Assignment
Among the entries below, one stretch runs from the line that contains "bodumul 248 230" through the line that contains "430 472 x0.56". Repeat that stretch exactly, ends included, and only that.

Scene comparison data

....

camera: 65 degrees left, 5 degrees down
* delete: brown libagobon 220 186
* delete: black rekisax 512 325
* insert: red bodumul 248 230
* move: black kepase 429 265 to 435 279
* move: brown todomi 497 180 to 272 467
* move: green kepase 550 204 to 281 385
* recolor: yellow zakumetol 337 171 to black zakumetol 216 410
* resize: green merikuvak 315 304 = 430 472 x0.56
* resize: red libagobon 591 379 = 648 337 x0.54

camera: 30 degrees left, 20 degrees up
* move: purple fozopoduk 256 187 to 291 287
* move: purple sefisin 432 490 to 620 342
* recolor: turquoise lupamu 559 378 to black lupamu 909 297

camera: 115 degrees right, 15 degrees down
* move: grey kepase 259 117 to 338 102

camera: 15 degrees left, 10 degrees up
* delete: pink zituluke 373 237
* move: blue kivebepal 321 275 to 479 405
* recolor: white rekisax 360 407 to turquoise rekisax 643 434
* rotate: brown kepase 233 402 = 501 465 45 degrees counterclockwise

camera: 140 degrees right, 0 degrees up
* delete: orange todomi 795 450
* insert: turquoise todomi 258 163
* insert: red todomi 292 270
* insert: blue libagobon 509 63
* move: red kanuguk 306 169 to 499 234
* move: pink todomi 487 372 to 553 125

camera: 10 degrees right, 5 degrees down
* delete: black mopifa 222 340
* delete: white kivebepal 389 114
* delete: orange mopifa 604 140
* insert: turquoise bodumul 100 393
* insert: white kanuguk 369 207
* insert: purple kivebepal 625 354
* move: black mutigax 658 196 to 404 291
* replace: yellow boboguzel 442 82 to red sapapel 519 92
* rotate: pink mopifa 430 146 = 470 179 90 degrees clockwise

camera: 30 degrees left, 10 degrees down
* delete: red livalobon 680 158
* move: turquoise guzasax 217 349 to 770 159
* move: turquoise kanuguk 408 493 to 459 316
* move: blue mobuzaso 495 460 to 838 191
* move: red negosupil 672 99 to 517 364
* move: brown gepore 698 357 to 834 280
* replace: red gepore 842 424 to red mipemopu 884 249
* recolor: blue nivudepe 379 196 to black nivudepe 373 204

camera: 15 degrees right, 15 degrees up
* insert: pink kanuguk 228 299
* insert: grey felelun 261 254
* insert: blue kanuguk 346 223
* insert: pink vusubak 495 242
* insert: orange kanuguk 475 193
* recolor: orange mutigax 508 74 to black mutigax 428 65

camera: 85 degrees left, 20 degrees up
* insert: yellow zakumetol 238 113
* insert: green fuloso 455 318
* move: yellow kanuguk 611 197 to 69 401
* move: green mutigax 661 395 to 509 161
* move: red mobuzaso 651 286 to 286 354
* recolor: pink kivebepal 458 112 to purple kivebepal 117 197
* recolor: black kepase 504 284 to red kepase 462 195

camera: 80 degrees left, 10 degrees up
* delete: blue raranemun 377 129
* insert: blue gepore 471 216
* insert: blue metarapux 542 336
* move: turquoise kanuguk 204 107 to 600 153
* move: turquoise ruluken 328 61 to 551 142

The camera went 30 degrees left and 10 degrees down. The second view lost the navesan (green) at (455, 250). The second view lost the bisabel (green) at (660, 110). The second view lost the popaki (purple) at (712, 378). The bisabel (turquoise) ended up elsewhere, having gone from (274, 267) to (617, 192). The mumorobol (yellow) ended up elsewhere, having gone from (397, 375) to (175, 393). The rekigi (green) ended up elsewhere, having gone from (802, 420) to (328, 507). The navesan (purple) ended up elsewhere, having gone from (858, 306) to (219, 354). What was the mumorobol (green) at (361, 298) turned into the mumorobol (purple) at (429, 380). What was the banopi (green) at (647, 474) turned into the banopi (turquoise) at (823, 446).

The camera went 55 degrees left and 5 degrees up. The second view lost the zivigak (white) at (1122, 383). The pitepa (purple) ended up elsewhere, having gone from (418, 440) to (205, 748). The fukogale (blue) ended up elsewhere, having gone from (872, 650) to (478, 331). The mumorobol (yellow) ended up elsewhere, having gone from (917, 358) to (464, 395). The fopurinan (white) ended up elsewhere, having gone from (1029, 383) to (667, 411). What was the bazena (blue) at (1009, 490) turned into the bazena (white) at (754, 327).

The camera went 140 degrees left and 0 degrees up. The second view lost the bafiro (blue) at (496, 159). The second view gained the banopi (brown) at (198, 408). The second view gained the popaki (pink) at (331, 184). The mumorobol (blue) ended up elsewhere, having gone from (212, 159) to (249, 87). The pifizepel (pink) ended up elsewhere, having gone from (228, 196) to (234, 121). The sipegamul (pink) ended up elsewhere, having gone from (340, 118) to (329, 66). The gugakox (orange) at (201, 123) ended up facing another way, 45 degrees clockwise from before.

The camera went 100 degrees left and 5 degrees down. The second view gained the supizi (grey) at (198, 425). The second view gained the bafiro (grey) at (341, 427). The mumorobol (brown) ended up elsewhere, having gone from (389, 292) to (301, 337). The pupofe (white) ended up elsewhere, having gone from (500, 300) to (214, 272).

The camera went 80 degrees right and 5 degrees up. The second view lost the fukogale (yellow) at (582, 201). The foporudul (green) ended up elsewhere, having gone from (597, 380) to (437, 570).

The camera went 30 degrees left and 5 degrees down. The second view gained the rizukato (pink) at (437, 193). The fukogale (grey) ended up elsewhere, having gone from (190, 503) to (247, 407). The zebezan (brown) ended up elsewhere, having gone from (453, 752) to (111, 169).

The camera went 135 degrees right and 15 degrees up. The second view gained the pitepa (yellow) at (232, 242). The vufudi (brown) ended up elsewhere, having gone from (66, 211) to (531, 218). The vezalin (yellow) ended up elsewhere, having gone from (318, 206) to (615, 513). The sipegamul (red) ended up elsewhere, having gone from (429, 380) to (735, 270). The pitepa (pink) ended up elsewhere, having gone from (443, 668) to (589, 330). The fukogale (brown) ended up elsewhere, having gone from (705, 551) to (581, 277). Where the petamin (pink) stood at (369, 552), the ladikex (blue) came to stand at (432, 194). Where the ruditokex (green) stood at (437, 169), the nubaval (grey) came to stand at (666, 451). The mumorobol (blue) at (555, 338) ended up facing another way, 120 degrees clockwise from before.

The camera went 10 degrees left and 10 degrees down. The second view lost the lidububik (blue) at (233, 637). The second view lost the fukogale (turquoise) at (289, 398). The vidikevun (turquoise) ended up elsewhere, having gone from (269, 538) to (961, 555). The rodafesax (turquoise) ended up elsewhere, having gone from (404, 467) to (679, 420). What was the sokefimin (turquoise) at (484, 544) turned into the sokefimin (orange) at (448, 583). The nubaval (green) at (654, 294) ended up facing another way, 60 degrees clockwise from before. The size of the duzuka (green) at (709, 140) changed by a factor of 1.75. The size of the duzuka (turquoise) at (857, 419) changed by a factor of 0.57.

....

Task solution
* insert: red bodumul 248 230
* move: black kepase 429 265 to 435 279
* move: brown todomi 497 180 to 272 467
* move: green kepase 550 204 to 281 385
* recolor: yellow zakumetol 337 171 to black zakumetol 216 410
* resize: green merikuvak 315 304 = 430 472 x0.56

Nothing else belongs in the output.